PROBLEM STATEMENT —
For the records below, tally the lines that contain "OPTO" and give only that number.

Records contained in a dataset
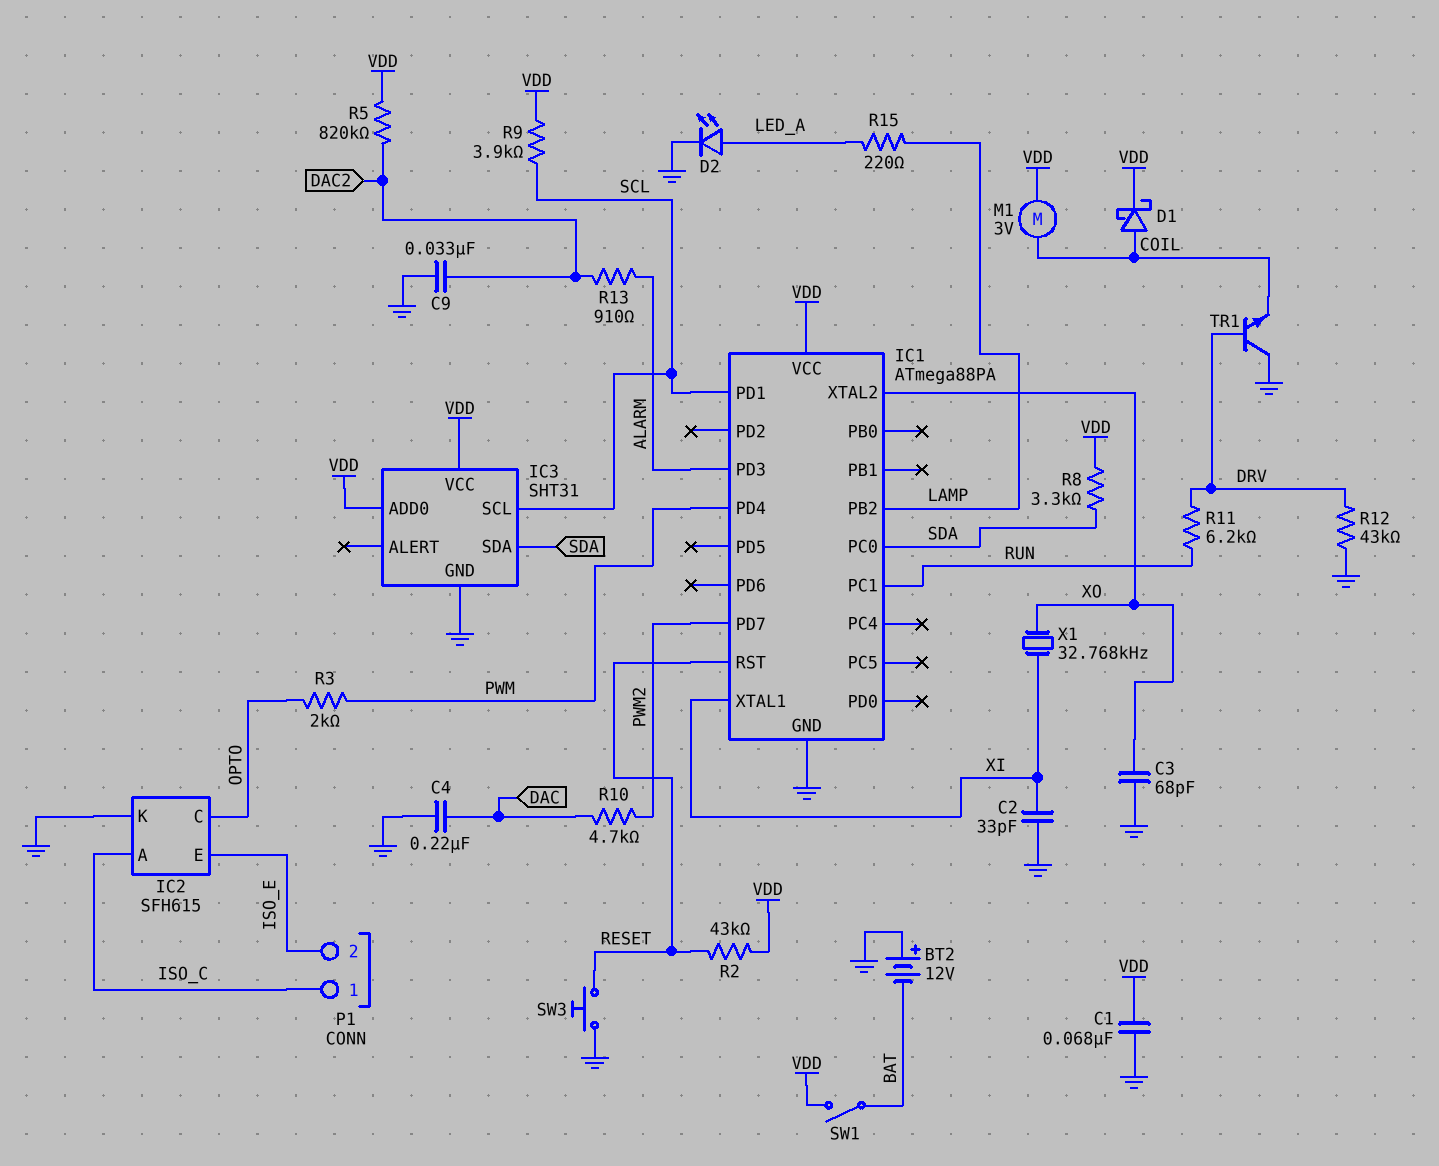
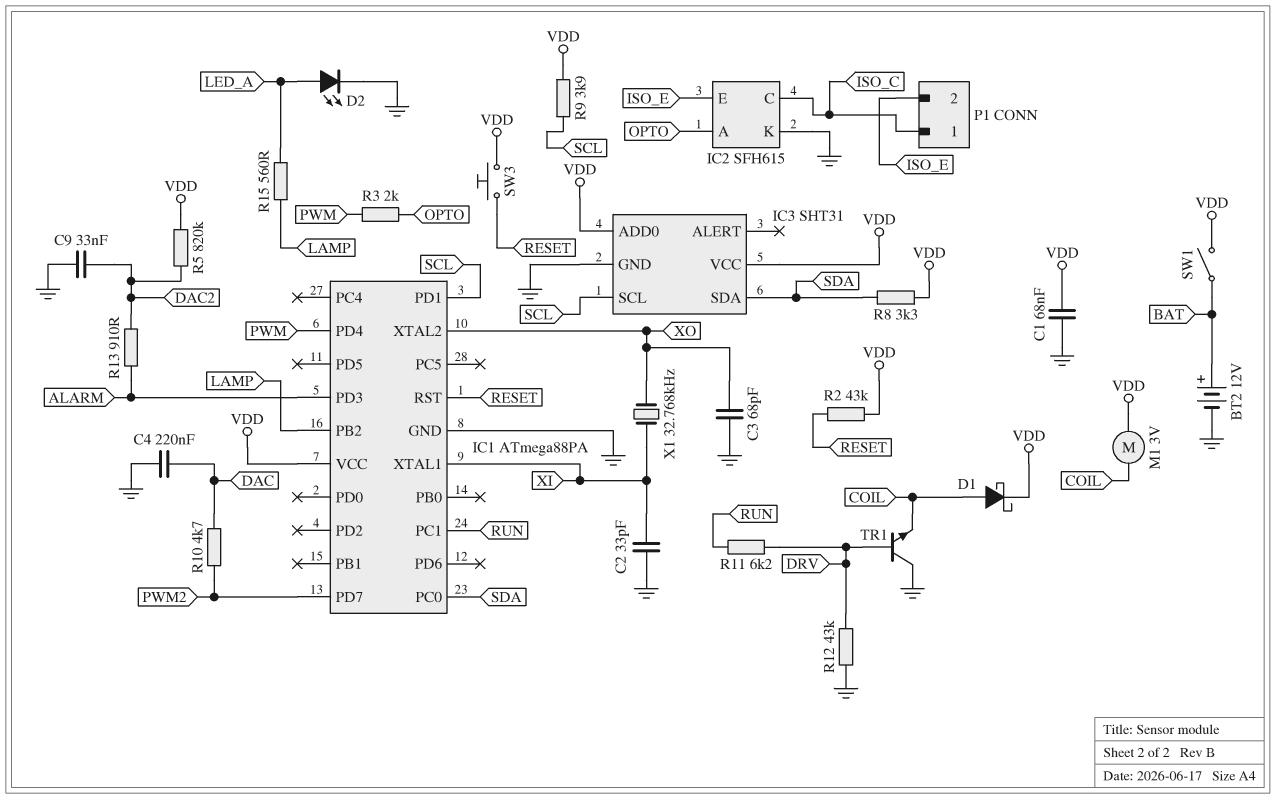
BT2: 12V (plus GND, minus BAT) -> 12V (plus BAT, minus GND)
IC2 pin A: ISO_C -> OPTO
IC2 pin C: OPTO -> ISO_C
R15: 220 (LAMP, LED_A) -> 560 (LAMP, LED_A)
SW3: button (GND, RESET) -> button (RESET, VDD)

EXERCISE SOLUTION —
2